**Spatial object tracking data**
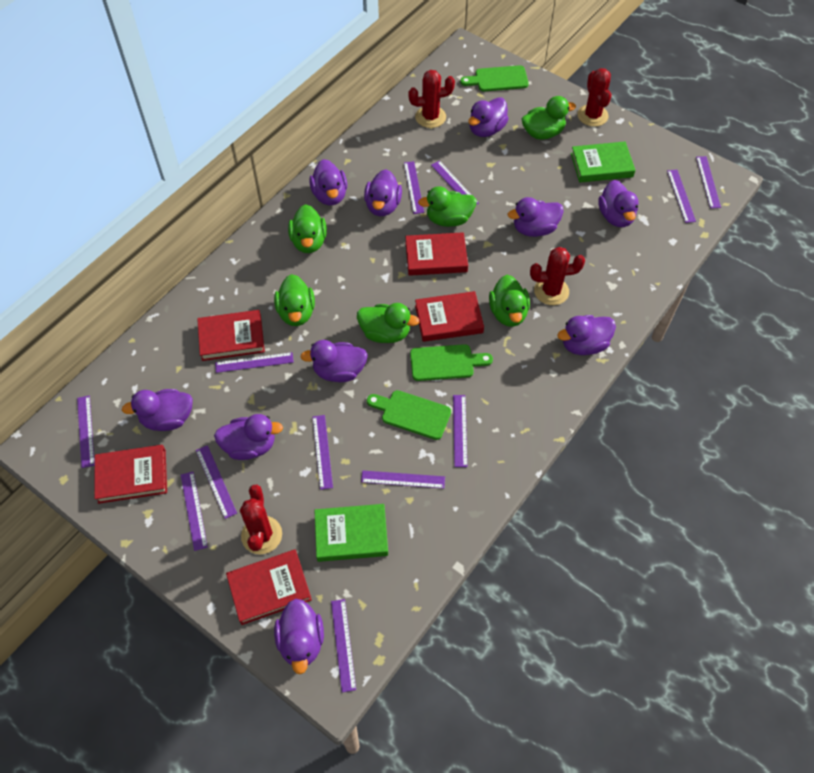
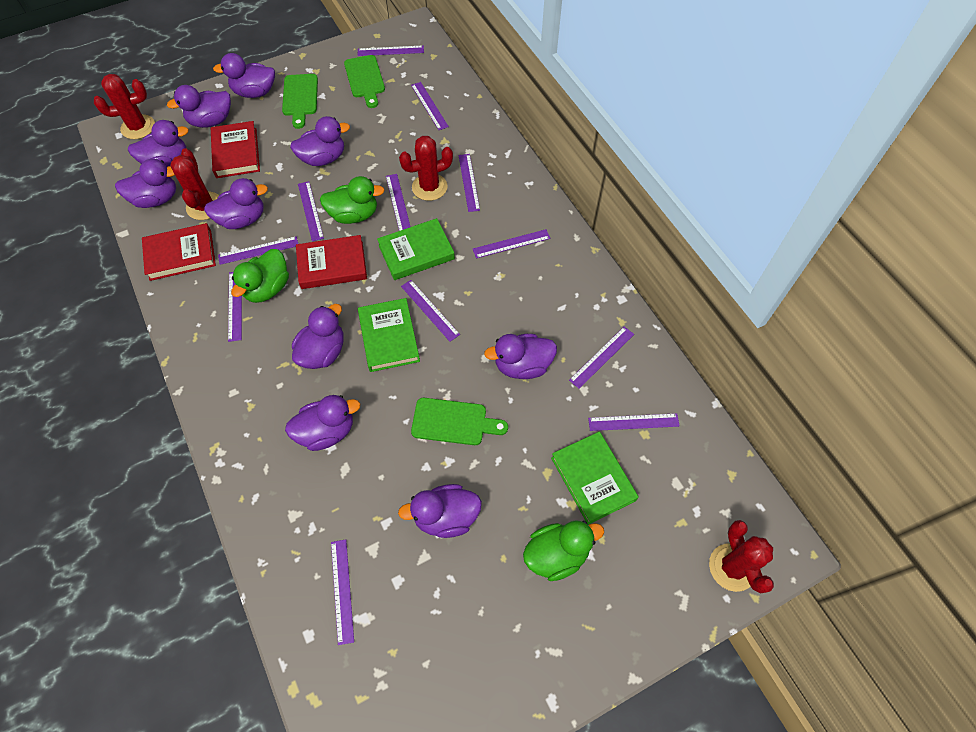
green book: 2 -> 3
green duck: 6 -> 3
red book: 5 -> 3

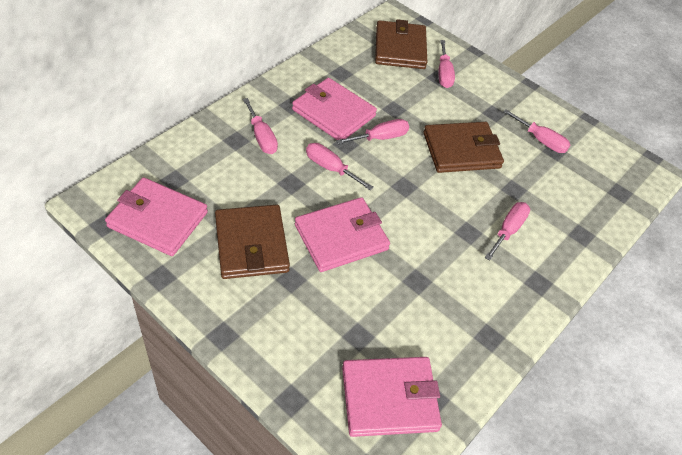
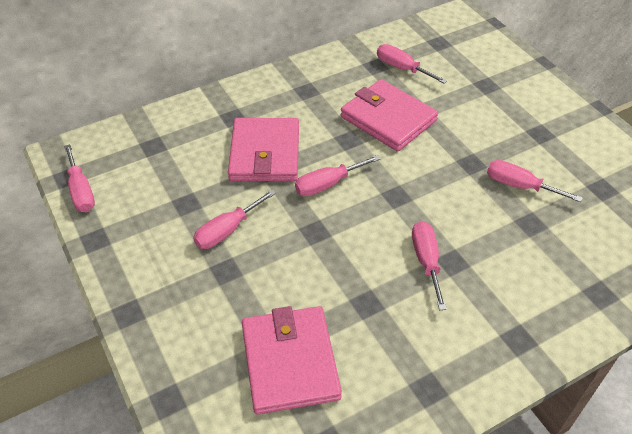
brown wallet: 3 -> 0
pink wallet: 4 -> 3

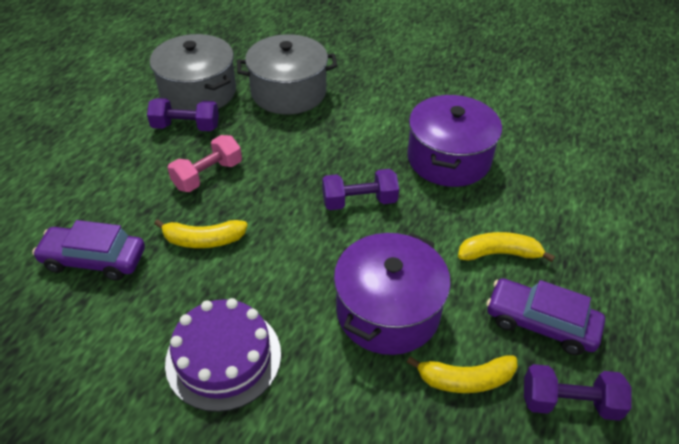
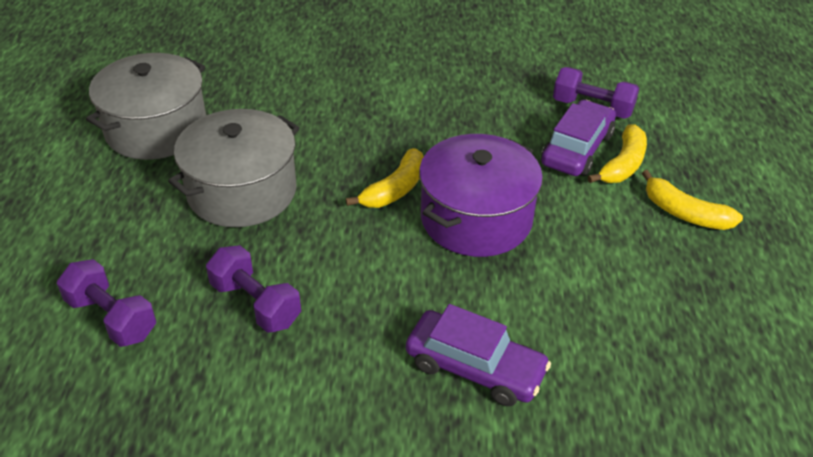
pink dumbbell: 1 -> 0
purple cake: 1 -> 0
purple pot: 2 -> 1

**YOUR TASK**
Your answer is an exact copy of the records above, stripped of pictures.

**OUTPUT OF THE TASK**
green book: 2 -> 3
green duck: 6 -> 3
red book: 5 -> 3

brown wallet: 3 -> 0
pink wallet: 4 -> 3

pink dumbbell: 1 -> 0
purple cake: 1 -> 0
purple pot: 2 -> 1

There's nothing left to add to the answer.